=== Your task ===
Filter the lines below, copying only those with the string "bucket".

=== Study material ===
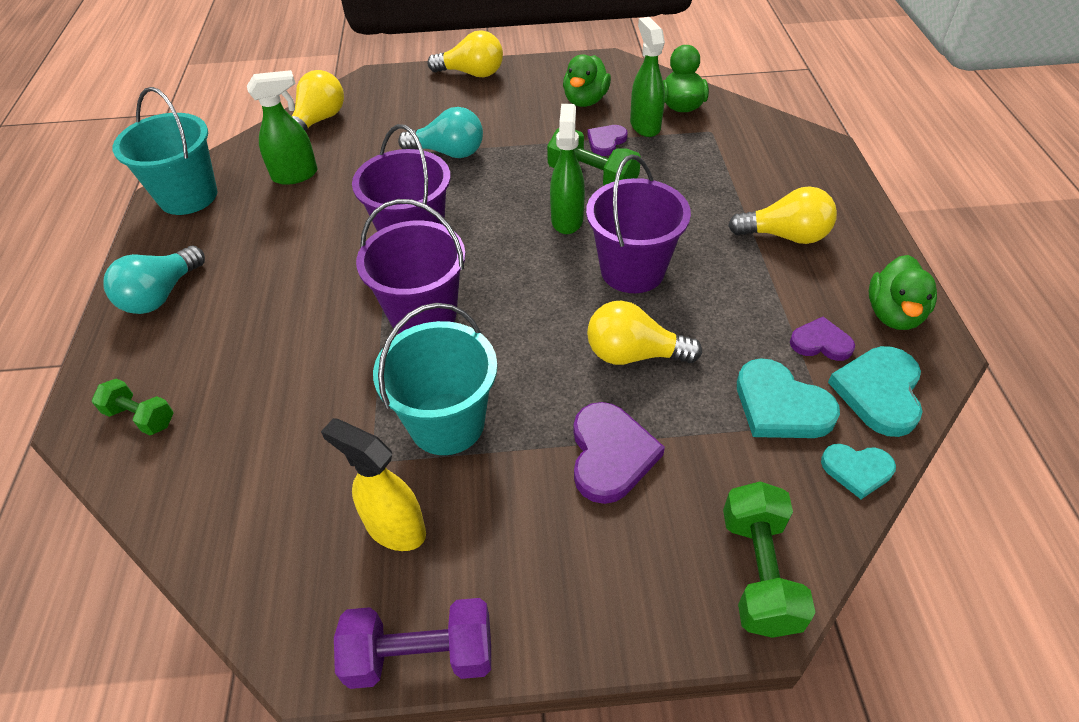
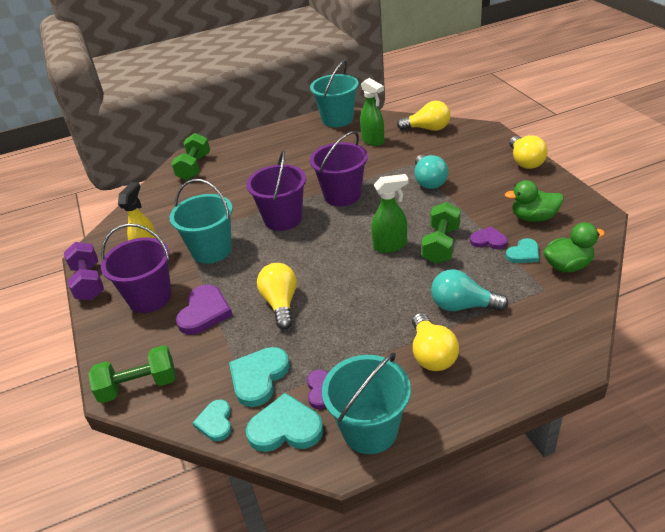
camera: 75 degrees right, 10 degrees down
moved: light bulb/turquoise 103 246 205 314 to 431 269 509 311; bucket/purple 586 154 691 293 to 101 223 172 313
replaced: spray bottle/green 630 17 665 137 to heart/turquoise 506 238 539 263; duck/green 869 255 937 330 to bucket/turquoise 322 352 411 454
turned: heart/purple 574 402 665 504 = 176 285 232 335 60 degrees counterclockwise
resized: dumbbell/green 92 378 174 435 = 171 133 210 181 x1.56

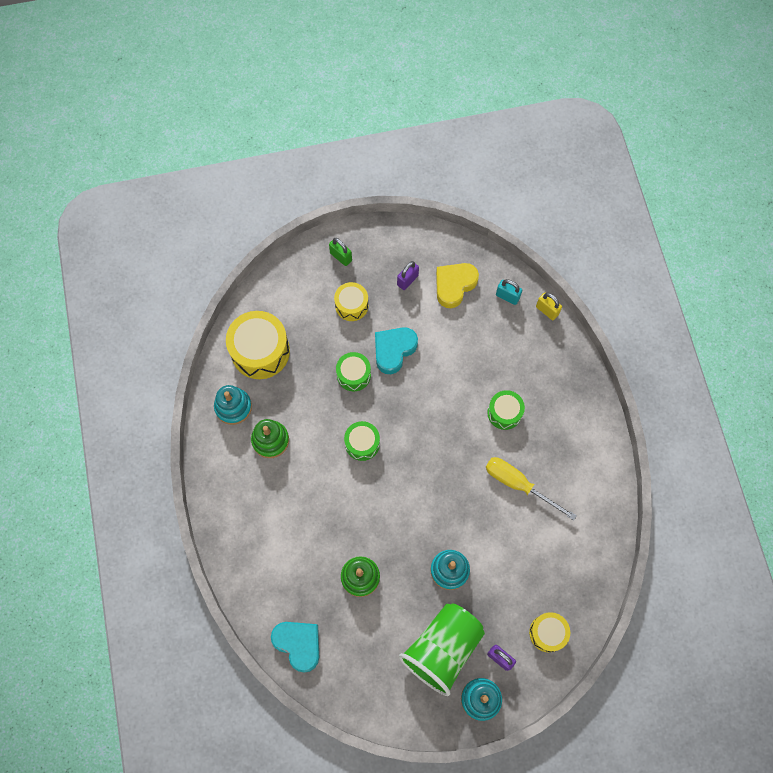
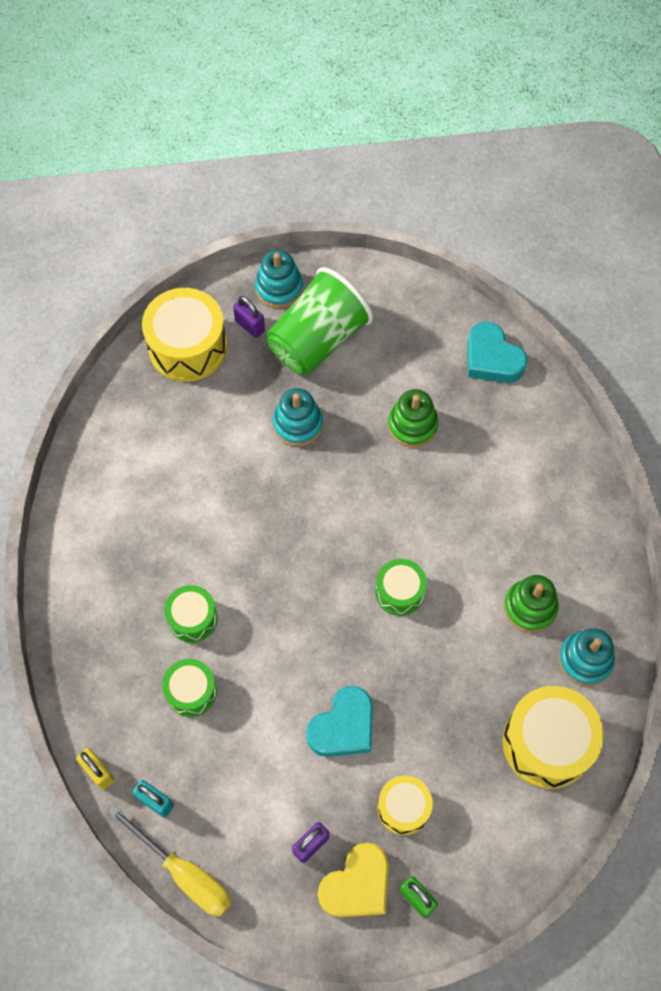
camera: 175 degrees left, 5 degrees down
moved: drum/green 336 352 371 391 to 162 659 217 717; heart/yellow 436 263 479 308 to 318 842 389 918; screwdriver/yellow 486 457 577 521 to 108 806 232 917
resized: drum/yellow 529 612 570 652 = 142 288 227 382 x1.74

=== Your response ===
moved: light bulb/turquoise 103 246 205 314 to 431 269 509 311; bucket/purple 586 154 691 293 to 101 223 172 313
replaced: spray bottle/green 630 17 665 137 to heart/turquoise 506 238 539 263; duck/green 869 255 937 330 to bucket/turquoise 322 352 411 454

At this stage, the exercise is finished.